##### The records

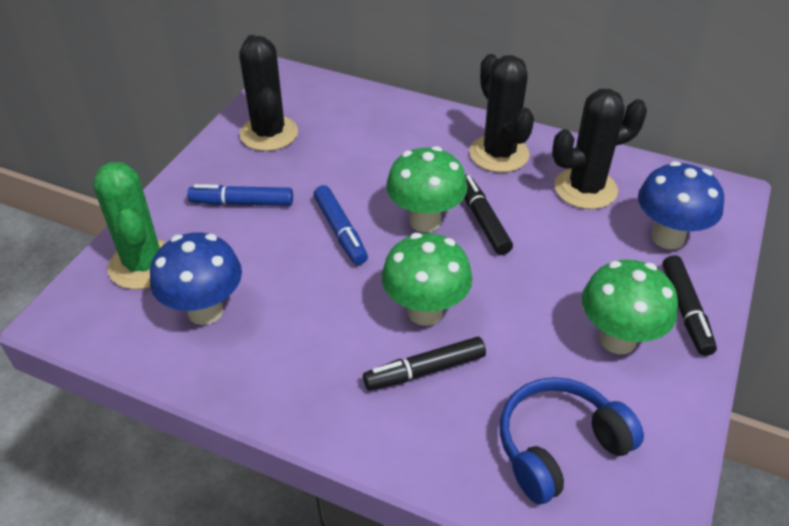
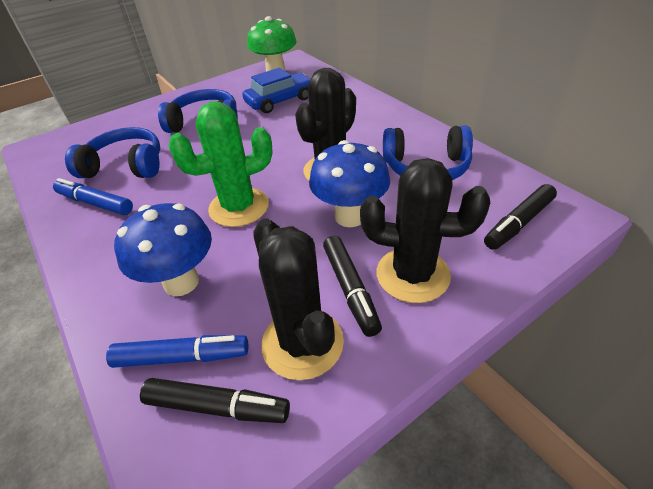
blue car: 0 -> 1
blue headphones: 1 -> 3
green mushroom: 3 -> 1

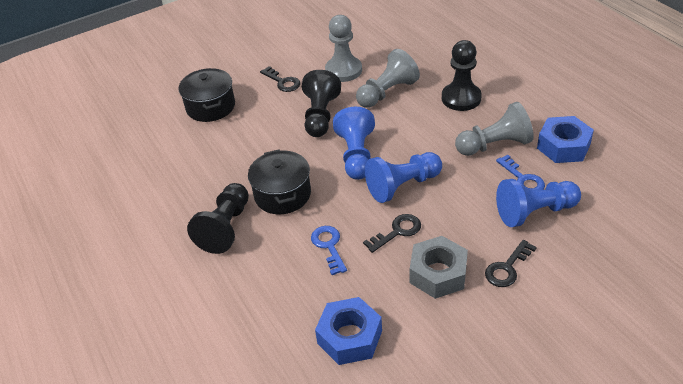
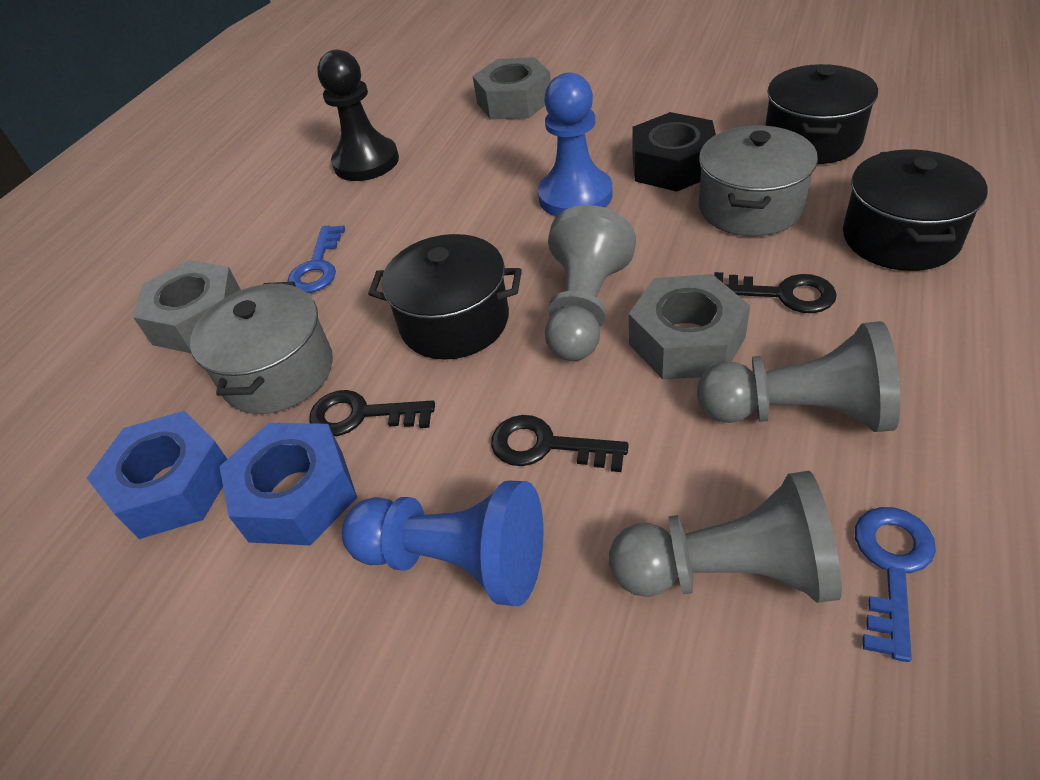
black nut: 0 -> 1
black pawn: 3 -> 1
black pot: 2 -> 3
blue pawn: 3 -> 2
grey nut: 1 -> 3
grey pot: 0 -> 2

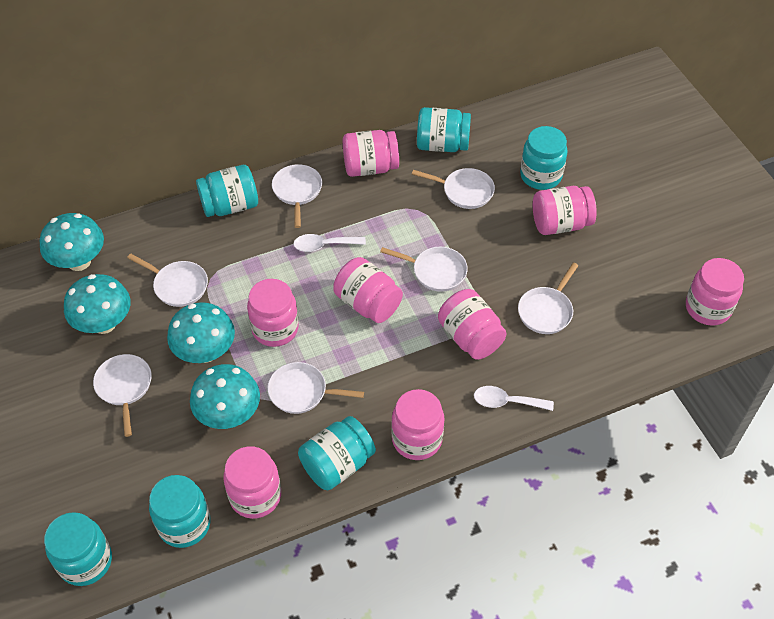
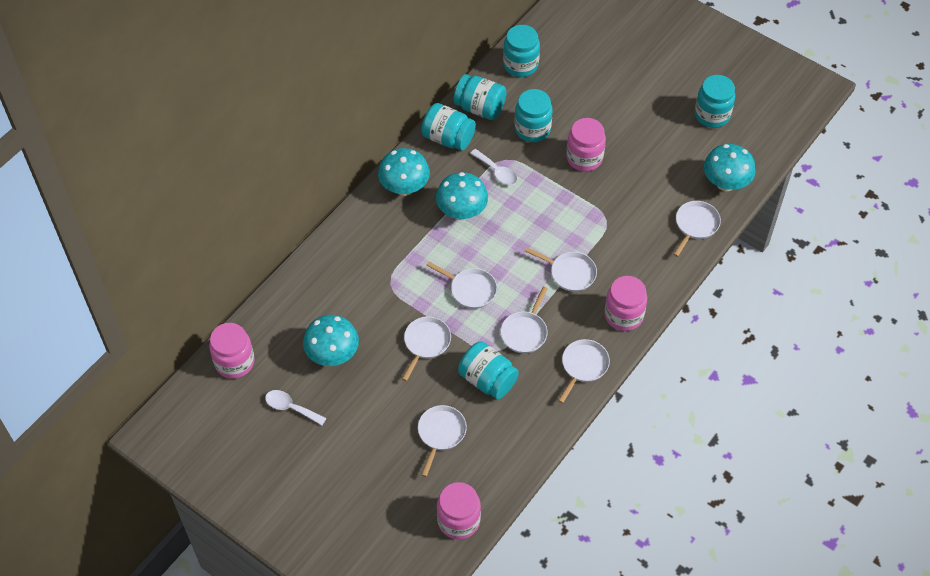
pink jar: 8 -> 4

##########
##### The records

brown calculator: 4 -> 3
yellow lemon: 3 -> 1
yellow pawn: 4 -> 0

##########
##### The records

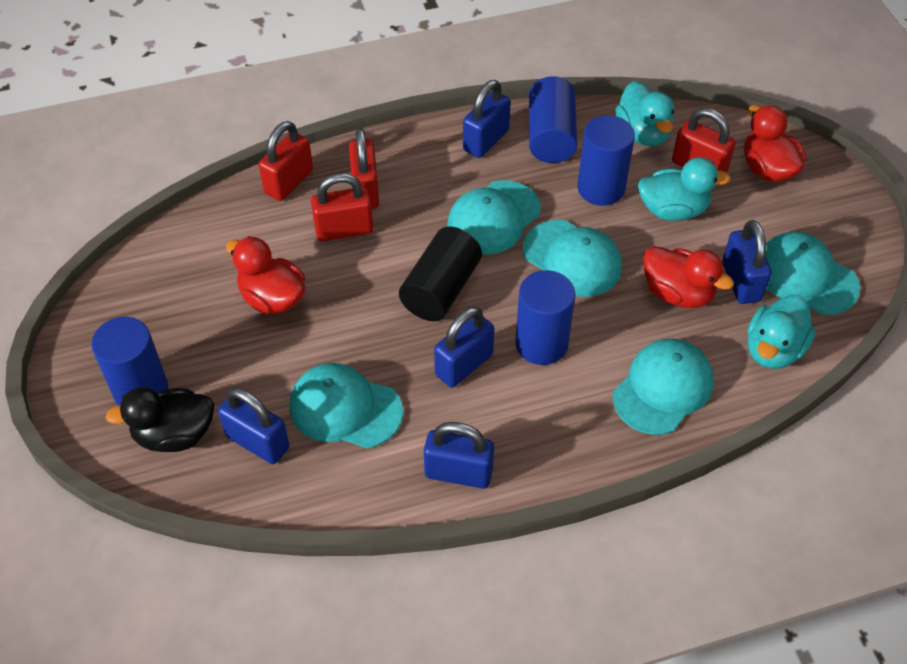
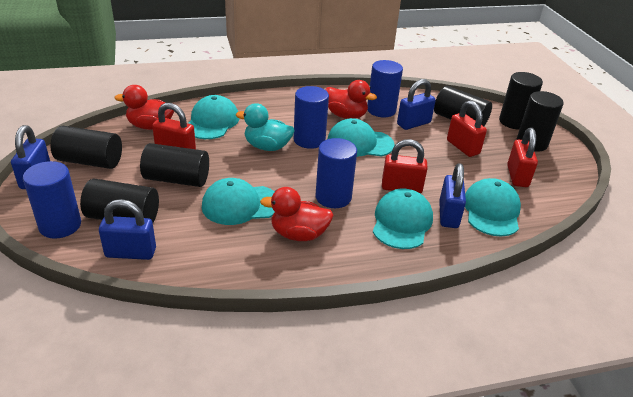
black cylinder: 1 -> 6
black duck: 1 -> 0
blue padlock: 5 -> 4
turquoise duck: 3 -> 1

##########

--- To do ---
Starting at the line that contains "green mushroom: 3 -> 1" and ending at the line that contains "pink jar: 8 -> 4", transcribe the material above exactly, excluding pictures.

--- Problem solution ---
green mushroom: 3 -> 1

black nut: 0 -> 1
black pawn: 3 -> 1
black pot: 2 -> 3
blue pawn: 3 -> 2
grey nut: 1 -> 3
grey pot: 0 -> 2

pink jar: 8 -> 4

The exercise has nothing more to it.